> _INPUT FOR THIS TASK_:
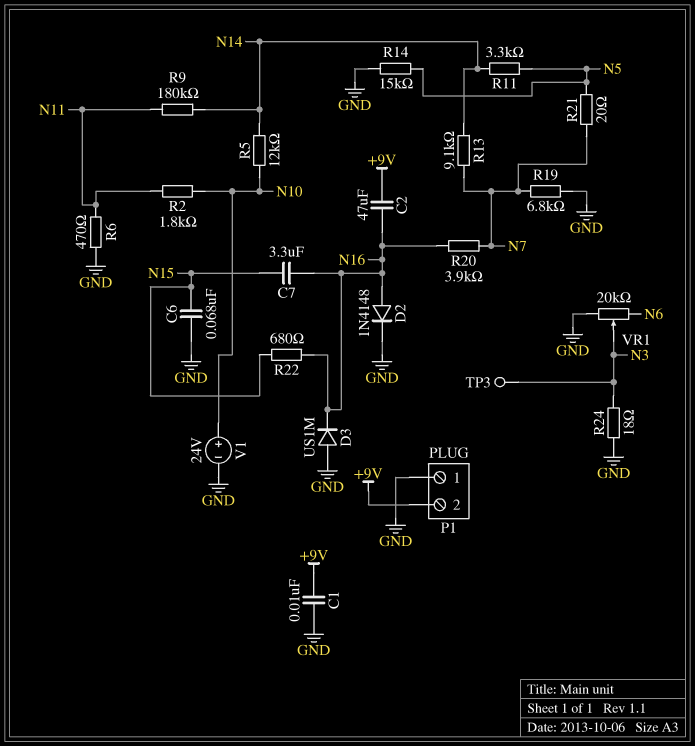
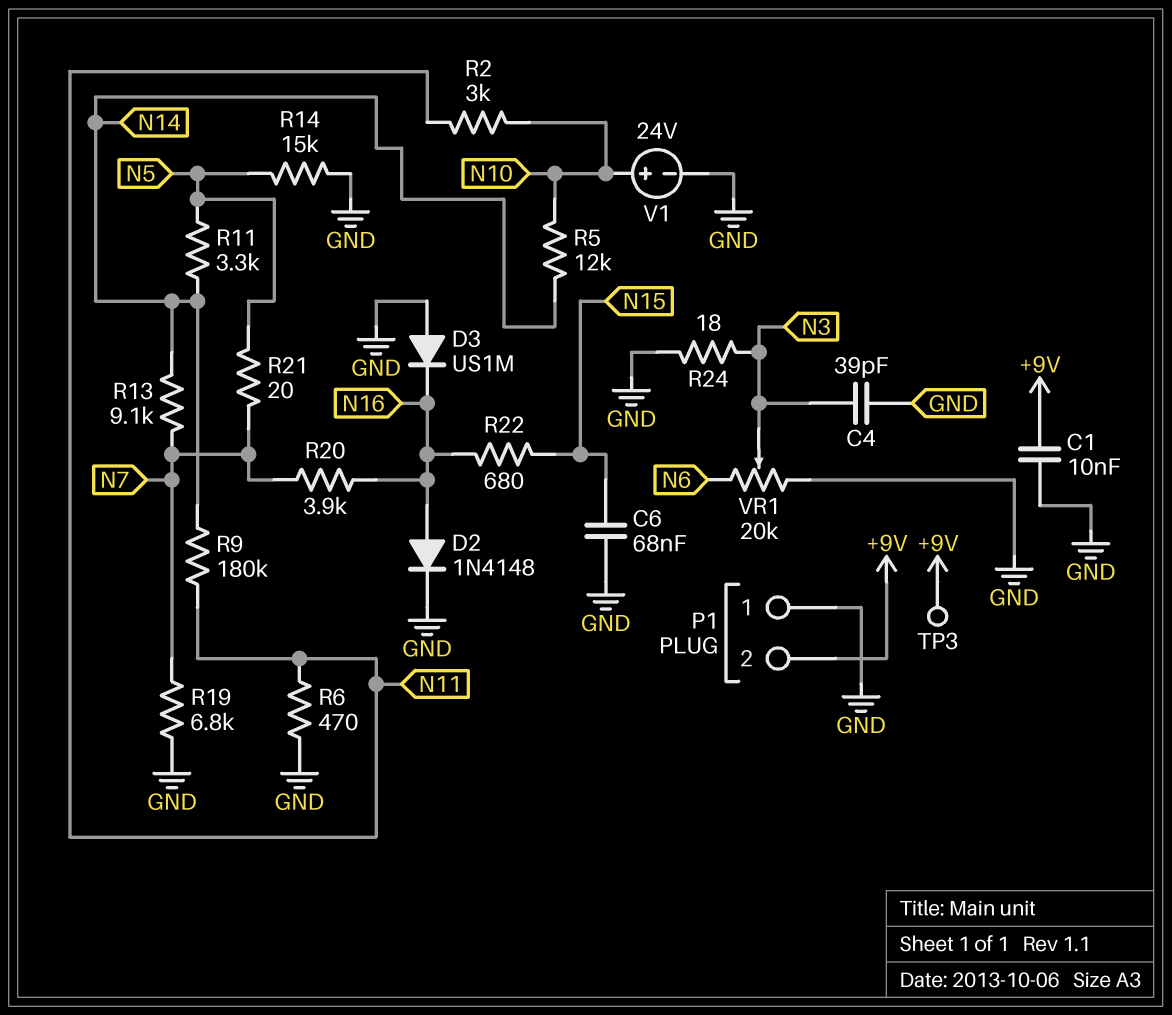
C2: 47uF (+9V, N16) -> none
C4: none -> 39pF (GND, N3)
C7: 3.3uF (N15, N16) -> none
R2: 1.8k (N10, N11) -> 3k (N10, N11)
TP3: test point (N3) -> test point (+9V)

---

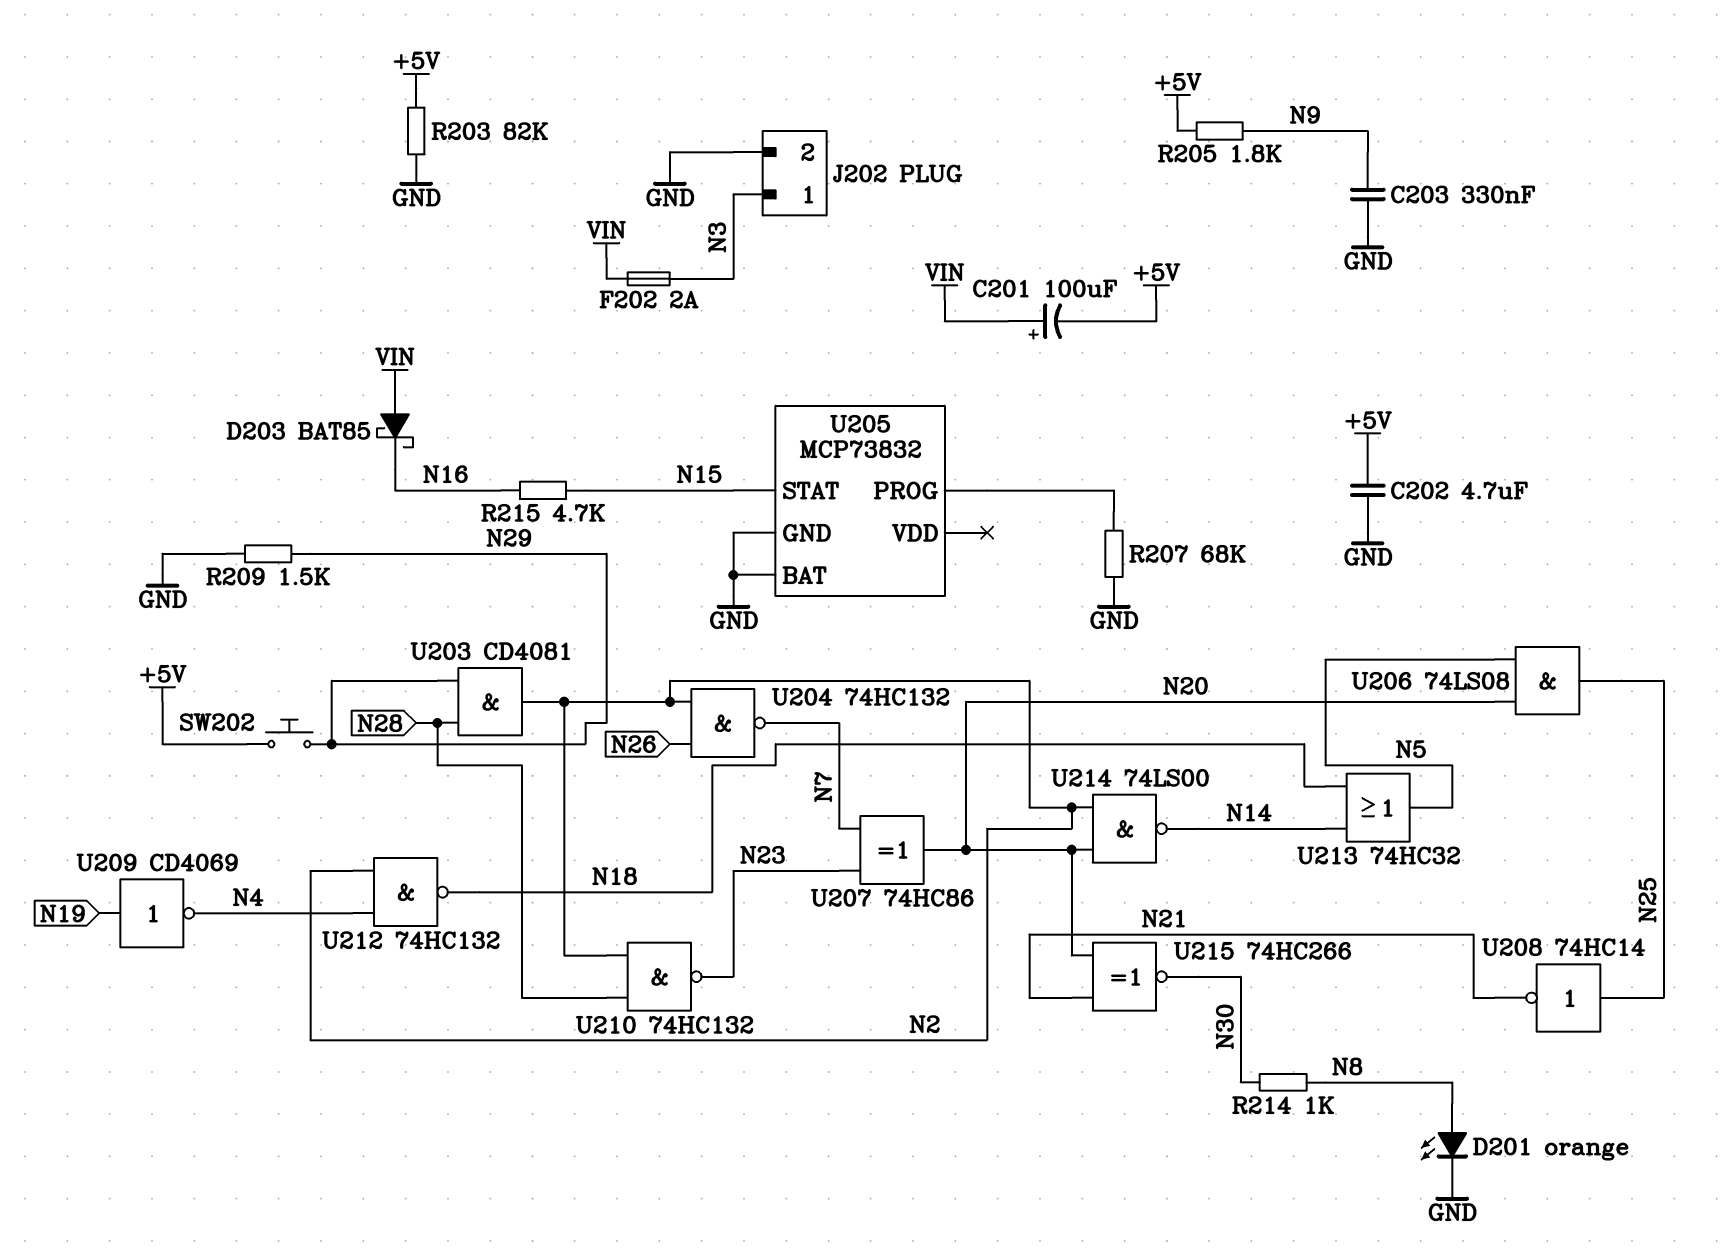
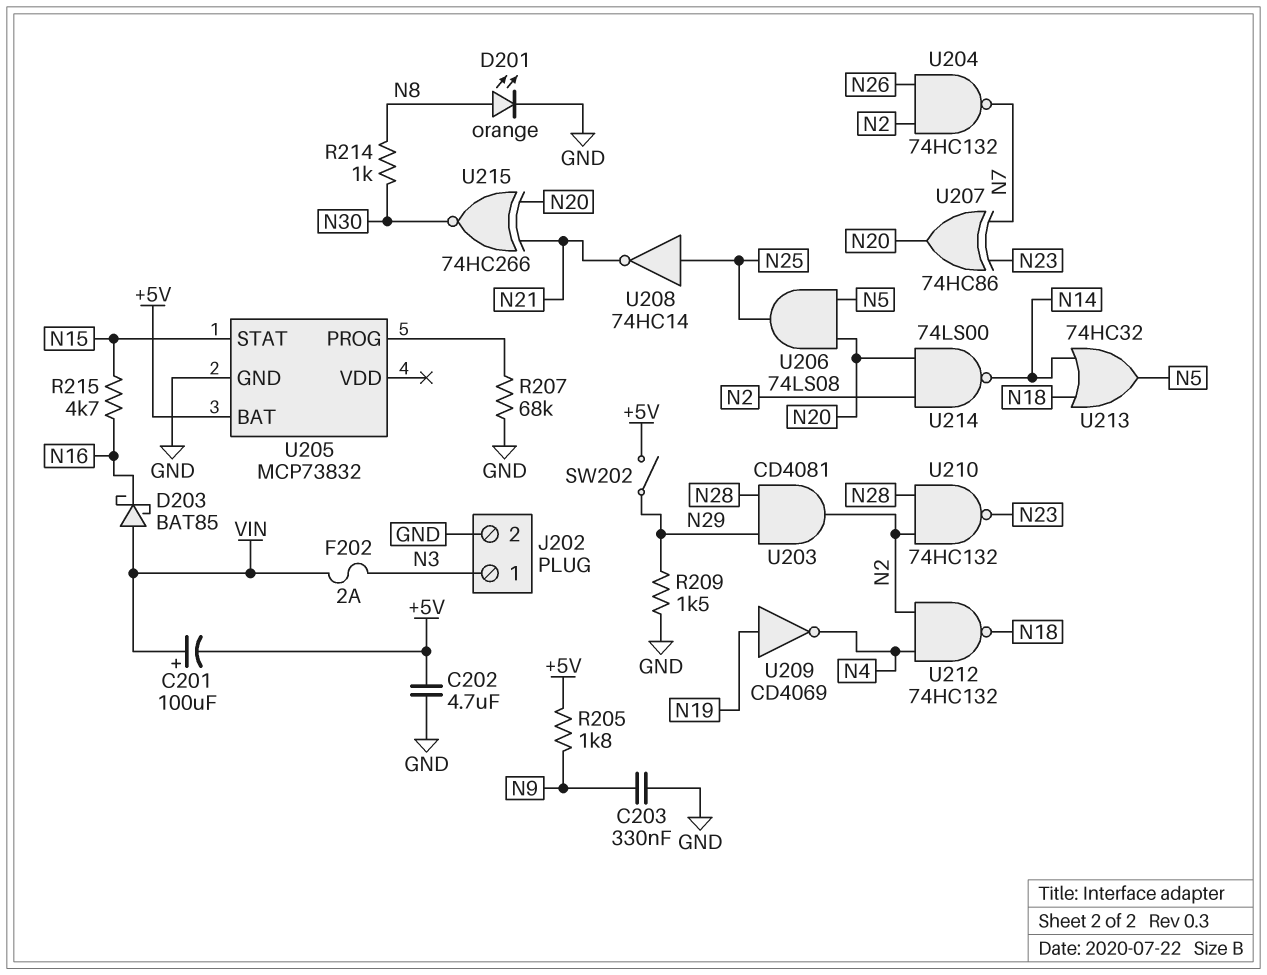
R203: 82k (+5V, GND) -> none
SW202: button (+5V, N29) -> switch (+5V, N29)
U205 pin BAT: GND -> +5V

--

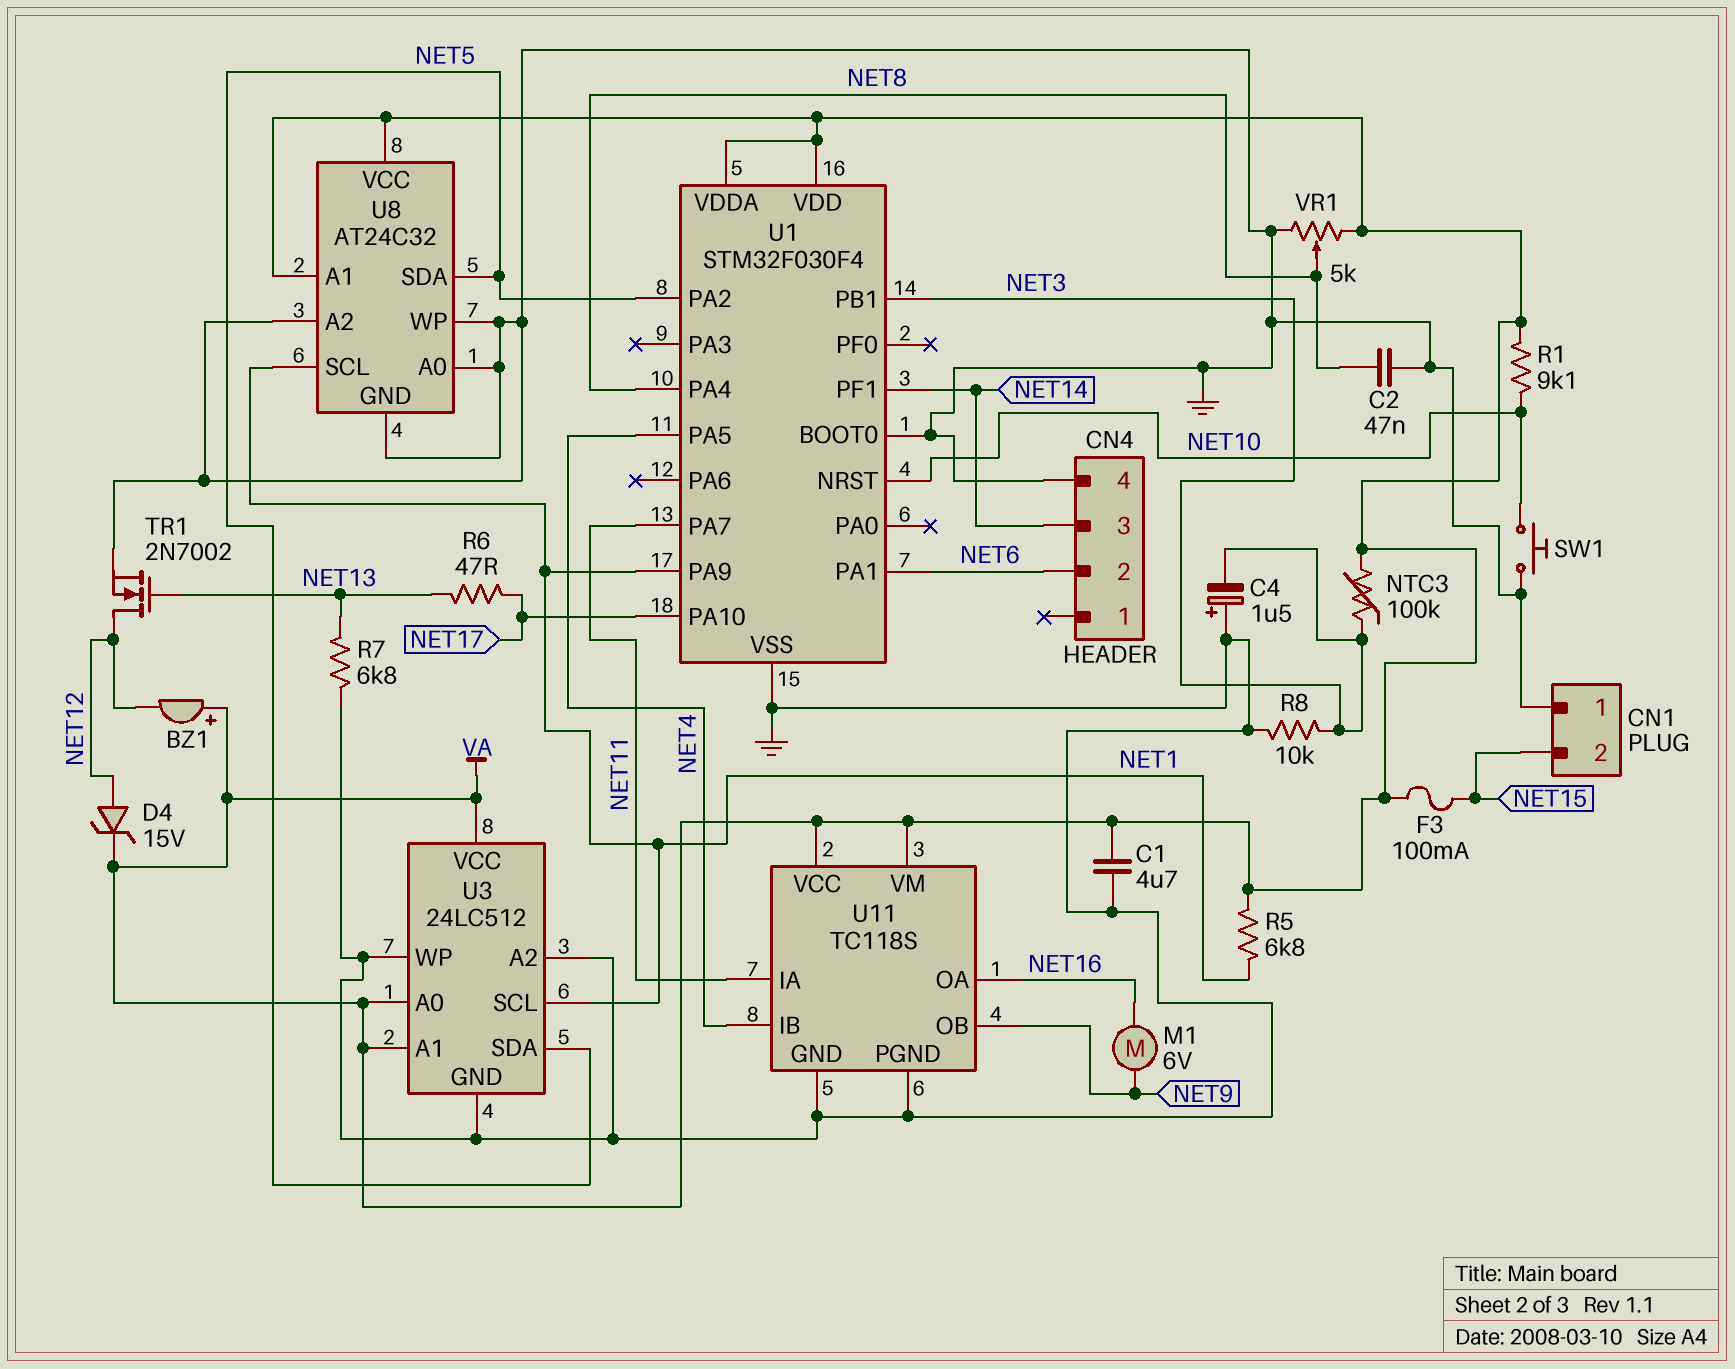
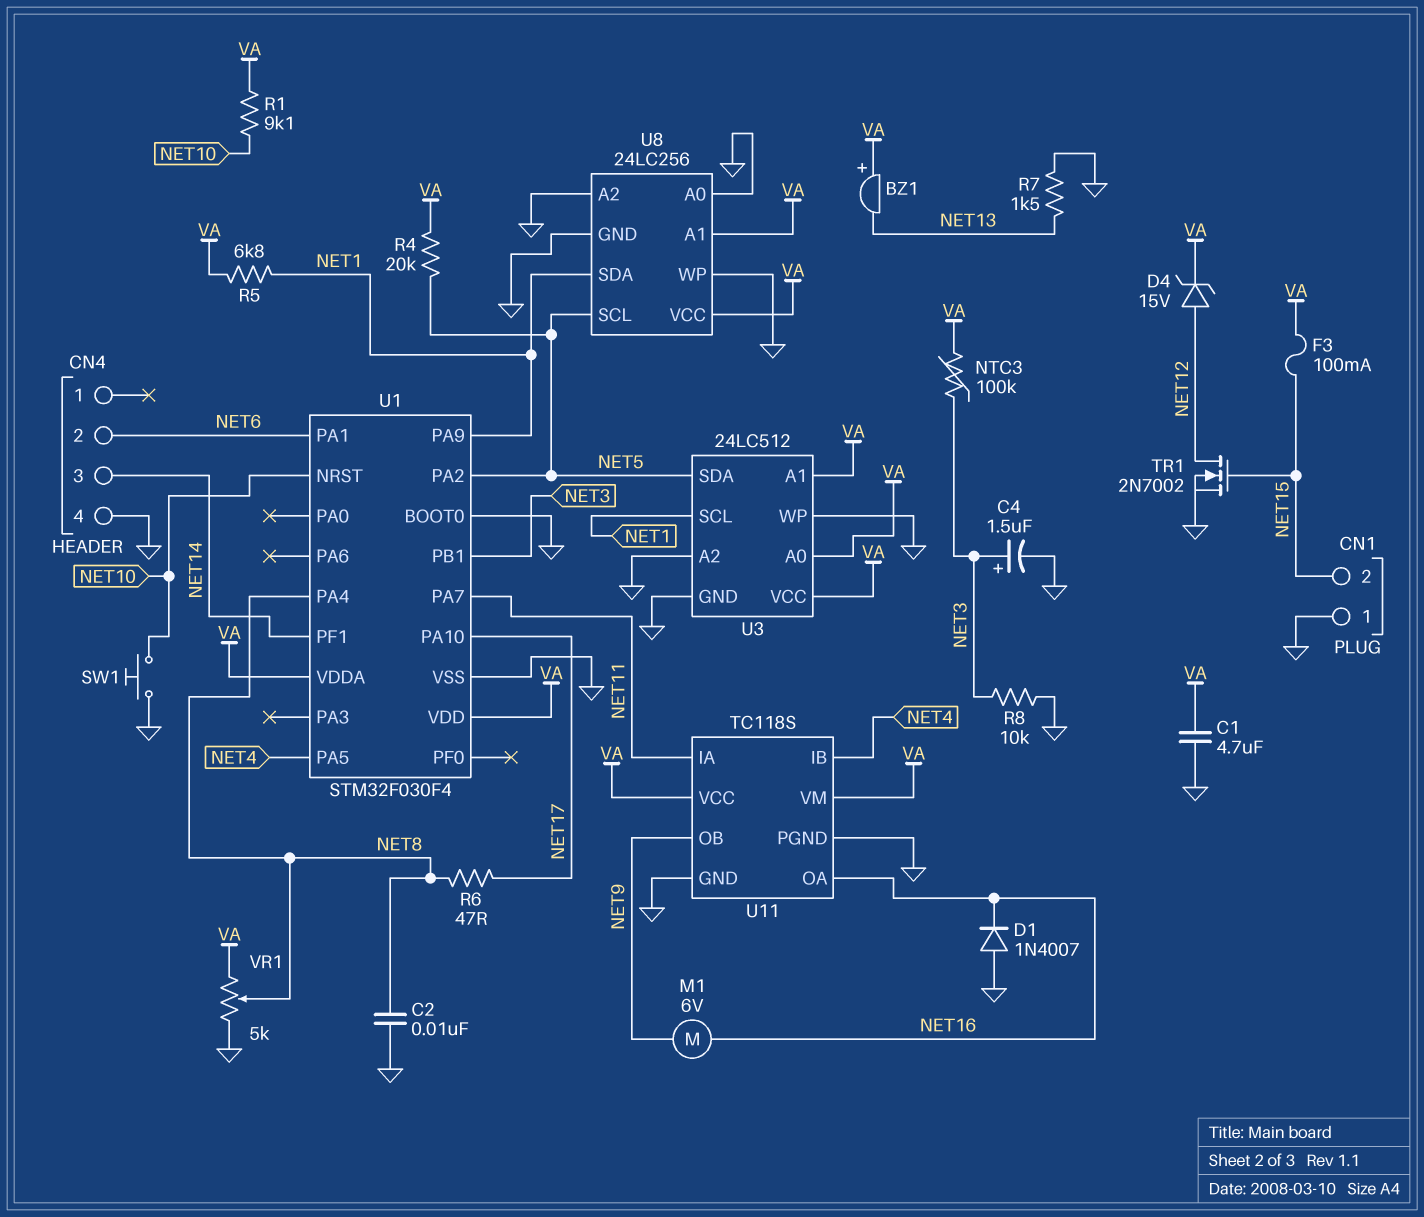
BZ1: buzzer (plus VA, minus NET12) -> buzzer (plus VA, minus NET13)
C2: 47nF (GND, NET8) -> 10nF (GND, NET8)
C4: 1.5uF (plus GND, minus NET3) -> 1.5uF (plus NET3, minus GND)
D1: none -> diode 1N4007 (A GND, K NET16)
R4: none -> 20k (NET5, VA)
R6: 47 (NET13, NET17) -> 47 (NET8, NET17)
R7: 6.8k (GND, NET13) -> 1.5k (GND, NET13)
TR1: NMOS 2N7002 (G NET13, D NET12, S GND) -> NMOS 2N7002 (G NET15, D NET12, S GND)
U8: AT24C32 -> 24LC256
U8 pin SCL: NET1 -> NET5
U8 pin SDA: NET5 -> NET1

> _PROBLEM DESCRIPTION_:
Starting with the line above that holds "C2: 47uF (+9V, N16) -> none" and stopping with the line that holds "TP3: test point (N3) -> test point (+9V)", reproduce each line exactly, omitting all other lines.

> _ANSWER TO THIS PROBLEM_:
C2: 47uF (+9V, N16) -> none
C4: none -> 39pF (GND, N3)
C7: 3.3uF (N15, N16) -> none
R2: 1.8k (N10, N11) -> 3k (N10, N11)
TP3: test point (N3) -> test point (+9V)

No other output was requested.